• **Records provided**:
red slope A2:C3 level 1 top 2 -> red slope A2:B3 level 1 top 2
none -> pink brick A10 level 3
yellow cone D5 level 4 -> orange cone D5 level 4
* * *
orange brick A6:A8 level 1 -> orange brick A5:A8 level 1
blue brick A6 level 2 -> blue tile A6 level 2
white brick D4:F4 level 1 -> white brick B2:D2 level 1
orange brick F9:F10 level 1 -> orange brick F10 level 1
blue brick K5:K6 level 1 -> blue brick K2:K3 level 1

• **Required work**: Set down, exactly as they stand above, the lines starting with the line with "red slope A2:C3" and going on through the line with "yellow cone D5", and no others.

• **Result of the task**:
red slope A2:C3 level 1 top 2 -> red slope A2:B3 level 1 top 2
none -> pink brick A10 level 3
yellow cone D5 level 4 -> orange cone D5 level 4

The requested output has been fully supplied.